• Task description
Output every line of the data exactly as it appears.

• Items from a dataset
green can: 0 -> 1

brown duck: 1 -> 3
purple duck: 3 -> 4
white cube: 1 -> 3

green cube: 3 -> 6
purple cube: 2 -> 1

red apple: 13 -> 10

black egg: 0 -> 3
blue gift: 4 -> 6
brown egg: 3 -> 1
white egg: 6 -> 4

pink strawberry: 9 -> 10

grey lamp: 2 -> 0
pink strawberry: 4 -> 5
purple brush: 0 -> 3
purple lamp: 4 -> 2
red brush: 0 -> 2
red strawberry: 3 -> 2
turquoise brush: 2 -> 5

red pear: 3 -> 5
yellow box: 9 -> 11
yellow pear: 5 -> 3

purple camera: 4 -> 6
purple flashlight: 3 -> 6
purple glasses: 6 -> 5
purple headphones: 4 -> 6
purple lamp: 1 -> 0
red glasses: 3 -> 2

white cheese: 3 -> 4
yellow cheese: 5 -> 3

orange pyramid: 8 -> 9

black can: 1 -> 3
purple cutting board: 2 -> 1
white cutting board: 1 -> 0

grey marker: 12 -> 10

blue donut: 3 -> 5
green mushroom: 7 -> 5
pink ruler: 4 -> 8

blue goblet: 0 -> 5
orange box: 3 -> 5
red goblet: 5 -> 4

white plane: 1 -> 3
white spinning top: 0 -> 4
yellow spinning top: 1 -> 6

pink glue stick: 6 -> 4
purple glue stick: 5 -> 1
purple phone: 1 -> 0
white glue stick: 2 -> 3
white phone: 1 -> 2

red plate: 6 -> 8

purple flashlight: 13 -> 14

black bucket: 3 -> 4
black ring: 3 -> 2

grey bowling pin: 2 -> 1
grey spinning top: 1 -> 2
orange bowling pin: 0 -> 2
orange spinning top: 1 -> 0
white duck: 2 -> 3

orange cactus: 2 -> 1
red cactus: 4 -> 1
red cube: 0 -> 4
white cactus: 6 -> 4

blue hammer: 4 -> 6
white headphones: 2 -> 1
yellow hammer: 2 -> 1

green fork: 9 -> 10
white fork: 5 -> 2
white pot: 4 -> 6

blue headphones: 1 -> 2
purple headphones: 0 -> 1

• Result for this task
green can: 0 -> 1

brown duck: 1 -> 3
purple duck: 3 -> 4
white cube: 1 -> 3

green cube: 3 -> 6
purple cube: 2 -> 1

red apple: 13 -> 10

black egg: 0 -> 3
blue gift: 4 -> 6
brown egg: 3 -> 1
white egg: 6 -> 4

pink strawberry: 9 -> 10

grey lamp: 2 -> 0
pink strawberry: 4 -> 5
purple brush: 0 -> 3
purple lamp: 4 -> 2
red brush: 0 -> 2
red strawberry: 3 -> 2
turquoise brush: 2 -> 5

red pear: 3 -> 5
yellow box: 9 -> 11
yellow pear: 5 -> 3

purple camera: 4 -> 6
purple flashlight: 3 -> 6
purple glasses: 6 -> 5
purple headphones: 4 -> 6
purple lamp: 1 -> 0
red glasses: 3 -> 2

white cheese: 3 -> 4
yellow cheese: 5 -> 3

orange pyramid: 8 -> 9

black can: 1 -> 3
purple cutting board: 2 -> 1
white cutting board: 1 -> 0

grey marker: 12 -> 10

blue donut: 3 -> 5
green mushroom: 7 -> 5
pink ruler: 4 -> 8

blue goblet: 0 -> 5
orange box: 3 -> 5
red goblet: 5 -> 4

white plane: 1 -> 3
white spinning top: 0 -> 4
yellow spinning top: 1 -> 6

pink glue stick: 6 -> 4
purple glue stick: 5 -> 1
purple phone: 1 -> 0
white glue stick: 2 -> 3
white phone: 1 -> 2

red plate: 6 -> 8

purple flashlight: 13 -> 14

black bucket: 3 -> 4
black ring: 3 -> 2

grey bowling pin: 2 -> 1
grey spinning top: 1 -> 2
orange bowling pin: 0 -> 2
orange spinning top: 1 -> 0
white duck: 2 -> 3

orange cactus: 2 -> 1
red cactus: 4 -> 1
red cube: 0 -> 4
white cactus: 6 -> 4

blue hammer: 4 -> 6
white headphones: 2 -> 1
yellow hammer: 2 -> 1

green fork: 9 -> 10
white fork: 5 -> 2
white pot: 4 -> 6

blue headphones: 1 -> 2
purple headphones: 0 -> 1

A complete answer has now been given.